Edit tracking data:
--- START ---
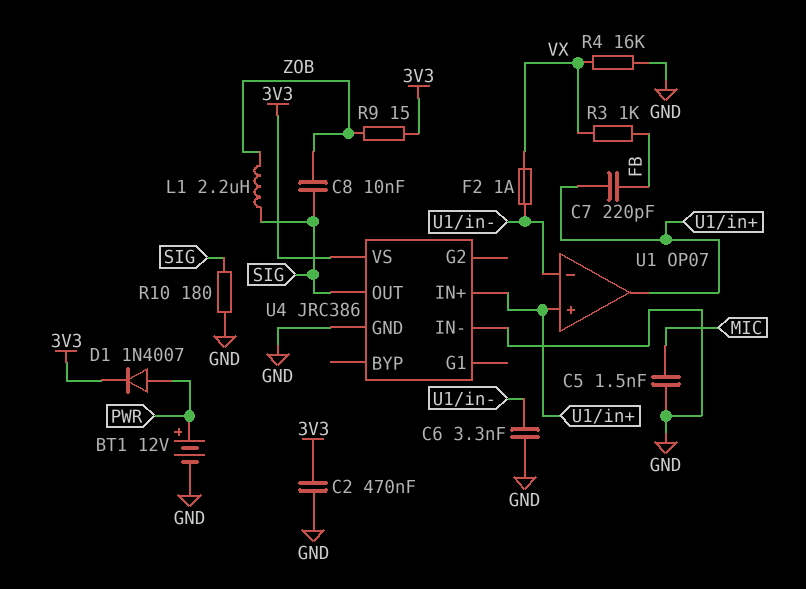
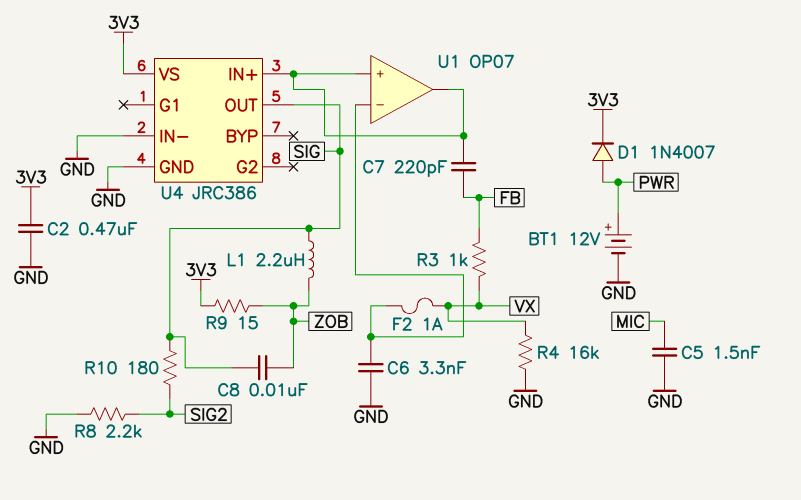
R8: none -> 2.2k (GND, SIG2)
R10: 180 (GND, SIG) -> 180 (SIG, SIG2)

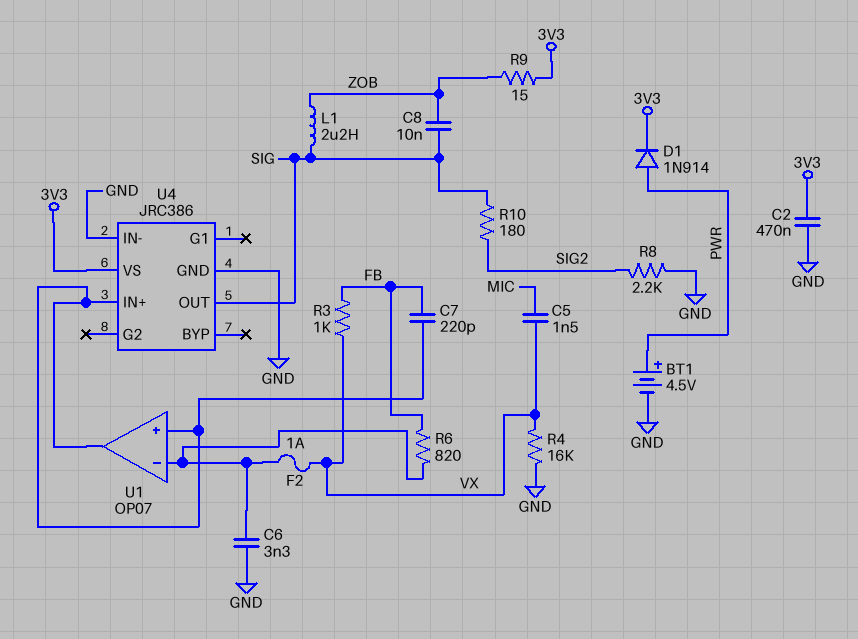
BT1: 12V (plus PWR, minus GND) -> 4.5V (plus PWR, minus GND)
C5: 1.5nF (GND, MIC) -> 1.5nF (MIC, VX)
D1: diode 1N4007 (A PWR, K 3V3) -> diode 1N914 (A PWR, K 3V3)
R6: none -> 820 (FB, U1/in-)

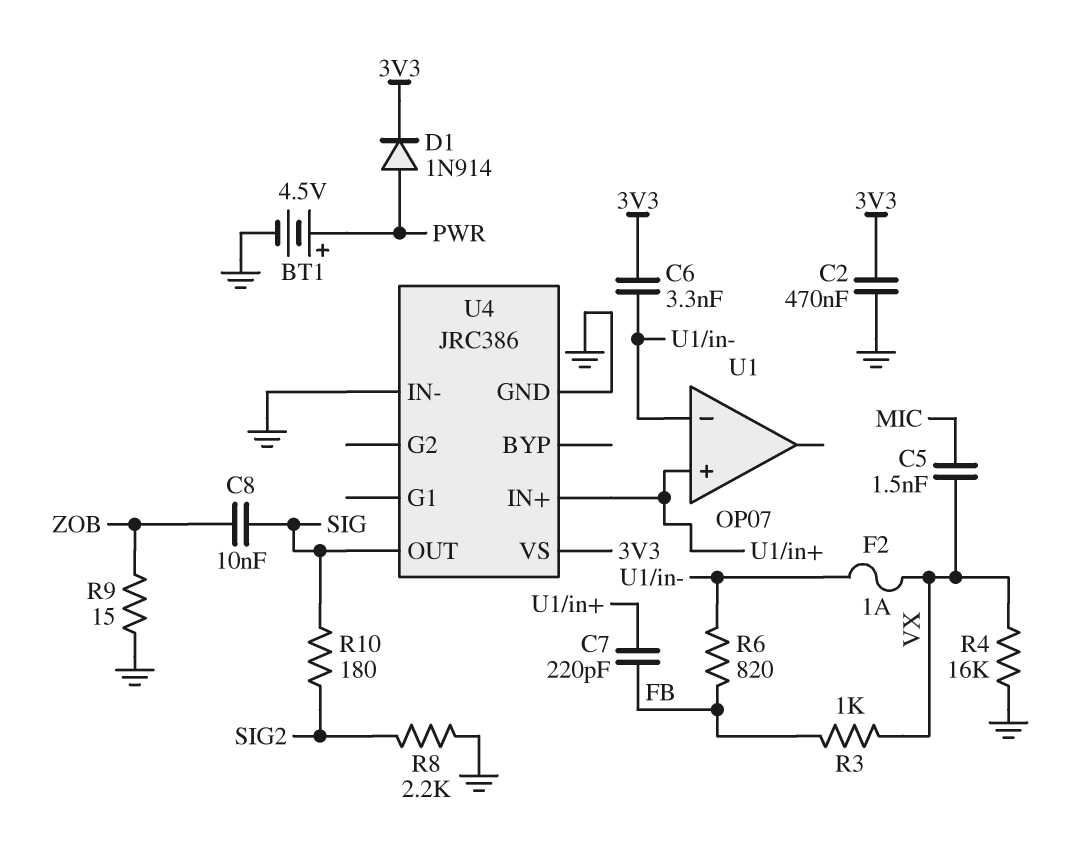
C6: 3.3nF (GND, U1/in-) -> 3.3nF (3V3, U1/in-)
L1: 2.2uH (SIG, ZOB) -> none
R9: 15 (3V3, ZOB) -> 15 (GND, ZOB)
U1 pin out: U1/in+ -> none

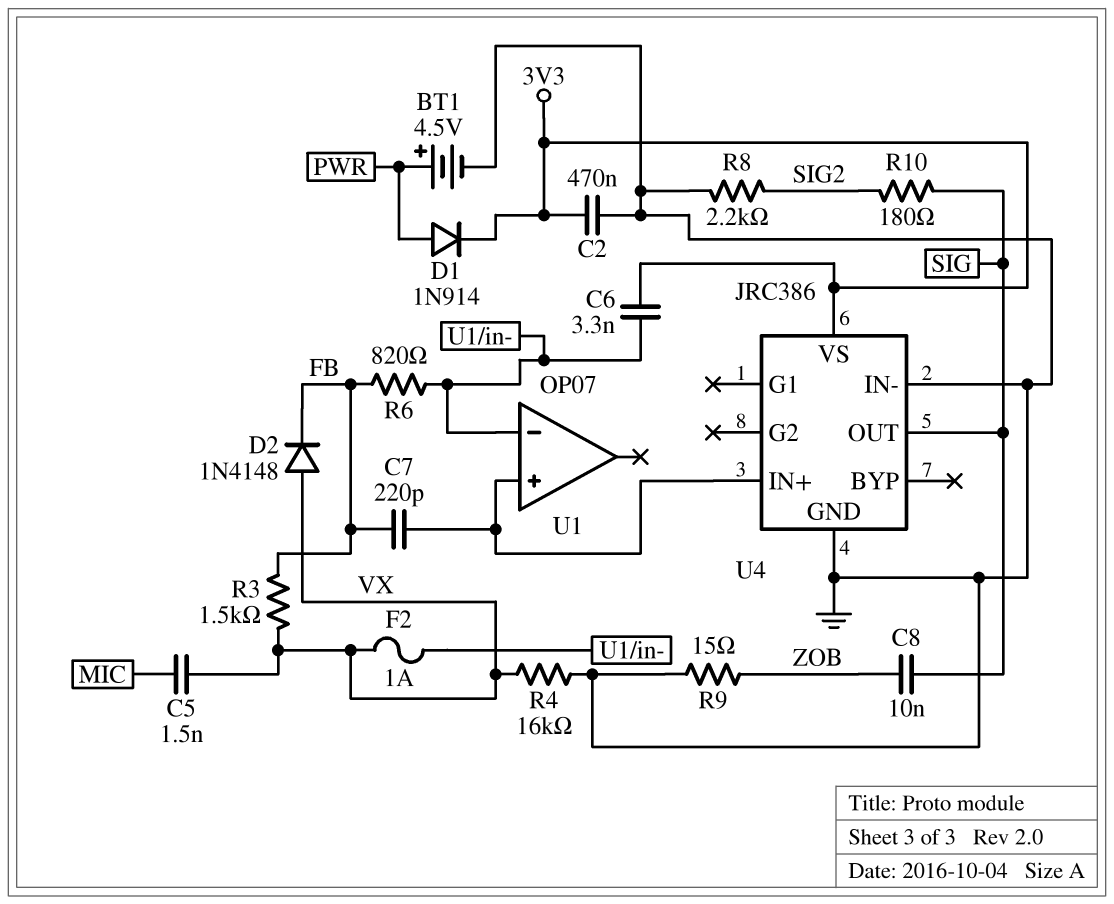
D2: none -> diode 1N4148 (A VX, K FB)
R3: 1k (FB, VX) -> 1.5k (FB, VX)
--- END ---
Excluding the pictures, retype the line containing "R9: 15 (3V3, ZOB) -> 15 (GND, ZOB)" and all lines after it down to the end of the data above.

R9: 15 (3V3, ZOB) -> 15 (GND, ZOB)
U1 pin out: U1/in+ -> none

D2: none -> diode 1N4148 (A VX, K FB)
R3: 1k (FB, VX) -> 1.5k (FB, VX)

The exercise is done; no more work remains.